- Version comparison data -
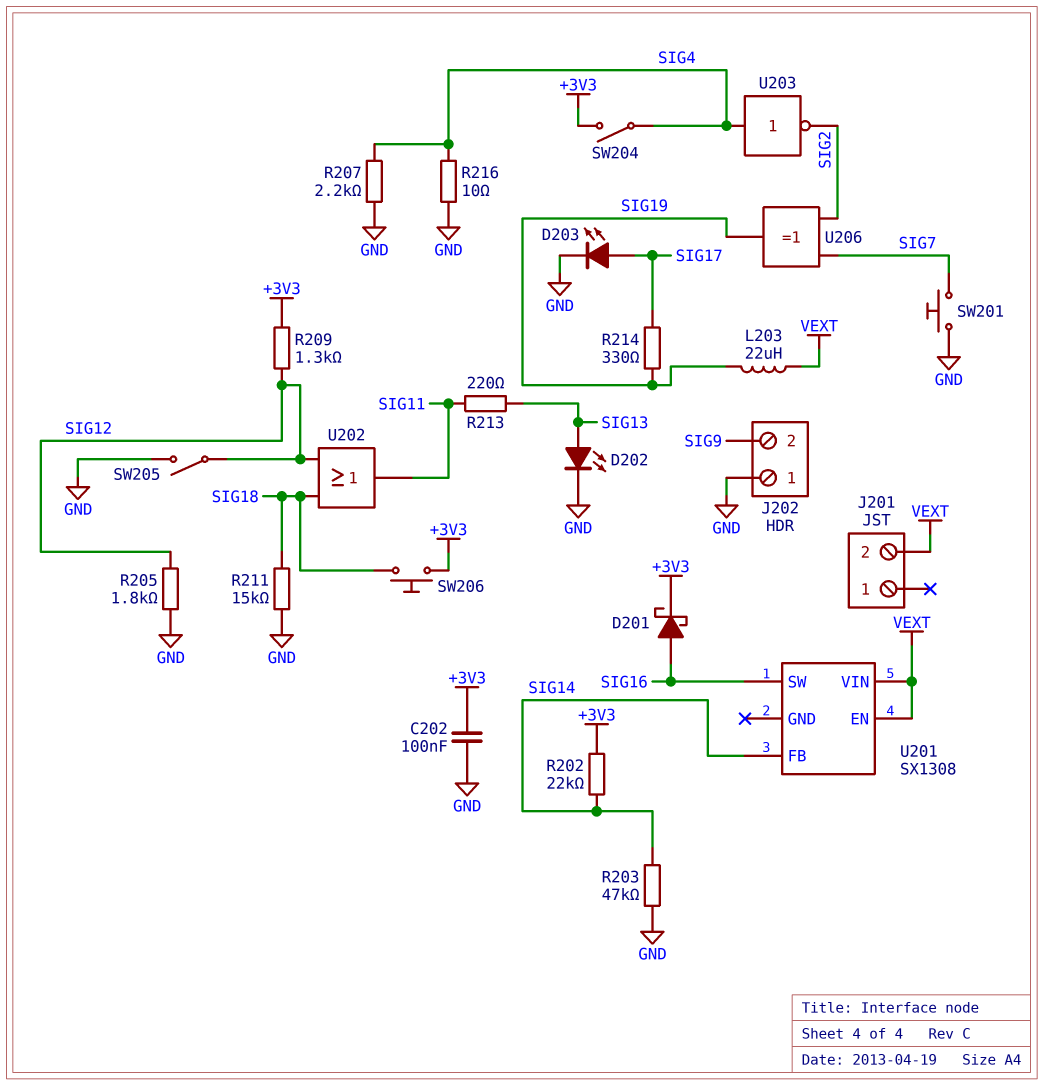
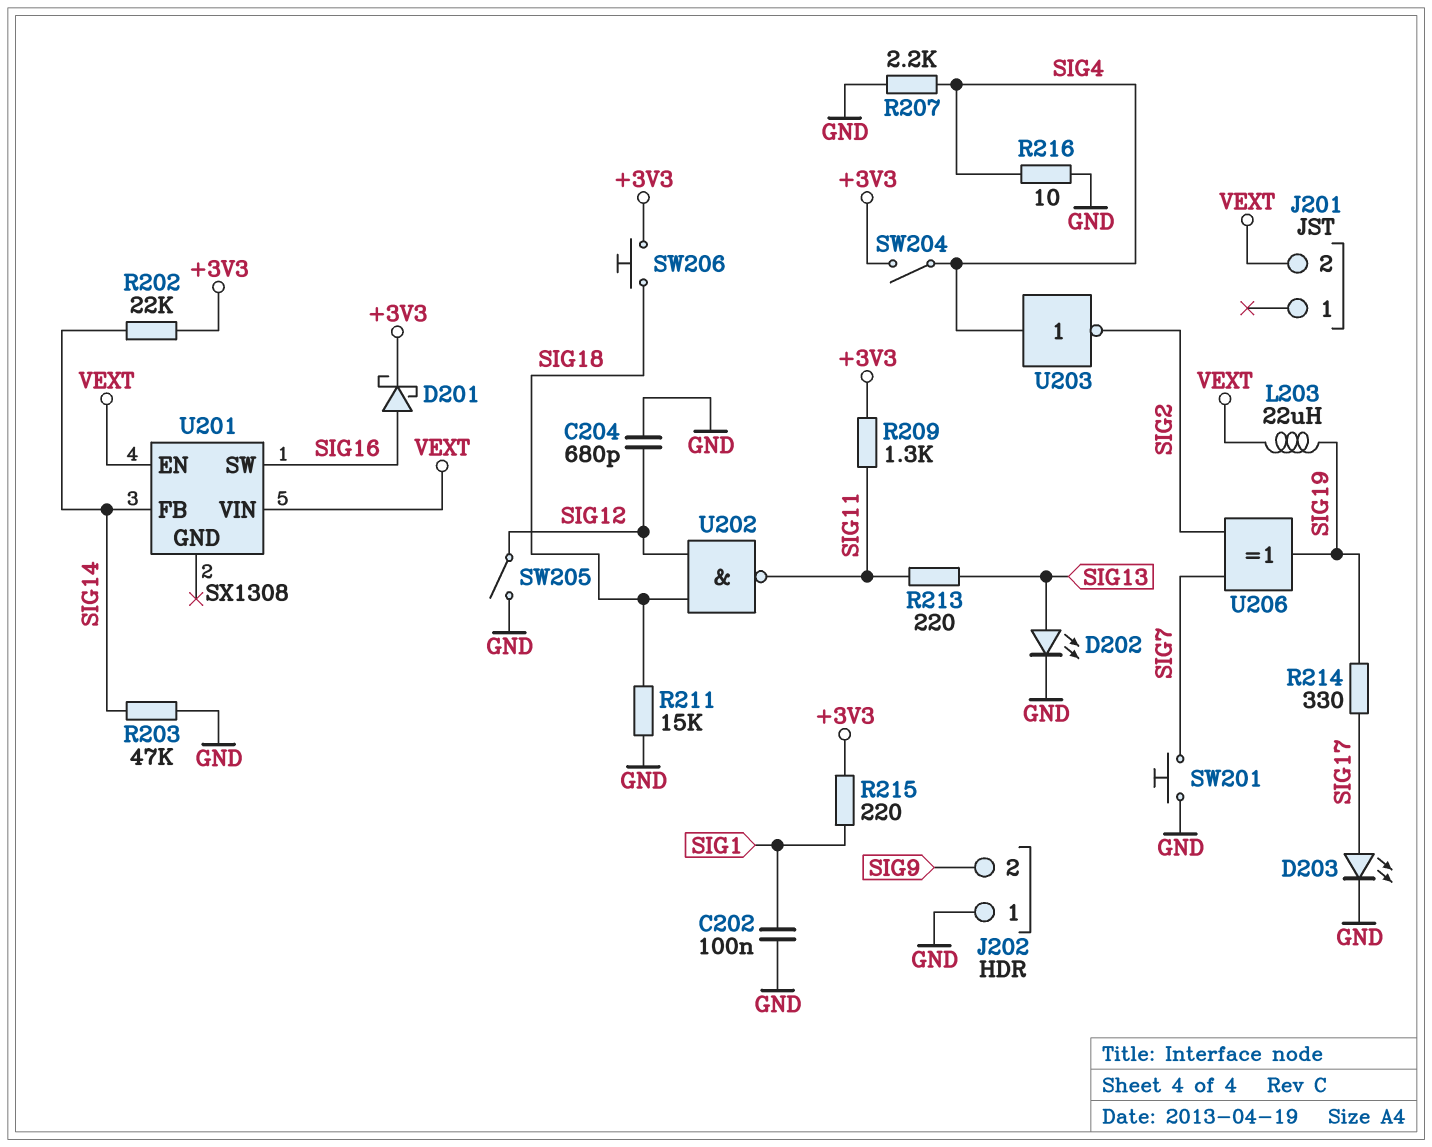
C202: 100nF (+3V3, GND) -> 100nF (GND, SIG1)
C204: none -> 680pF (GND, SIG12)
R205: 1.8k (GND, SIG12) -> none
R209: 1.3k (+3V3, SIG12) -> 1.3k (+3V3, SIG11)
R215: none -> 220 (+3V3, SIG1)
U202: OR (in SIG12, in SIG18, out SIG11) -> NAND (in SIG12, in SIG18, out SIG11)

- TASK DIRECTIONS -
Set the records down again precisely, skipping every image.

- ANSWER AREA -
C202: 100nF (+3V3, GND) -> 100nF (GND, SIG1)
C204: none -> 680pF (GND, SIG12)
R205: 1.8k (GND, SIG12) -> none
R209: 1.3k (+3V3, SIG12) -> 1.3k (+3V3, SIG11)
R215: none -> 220 (+3V3, SIG1)
U202: OR (in SIG12, in SIG18, out SIG11) -> NAND (in SIG12, in SIG18, out SIG11)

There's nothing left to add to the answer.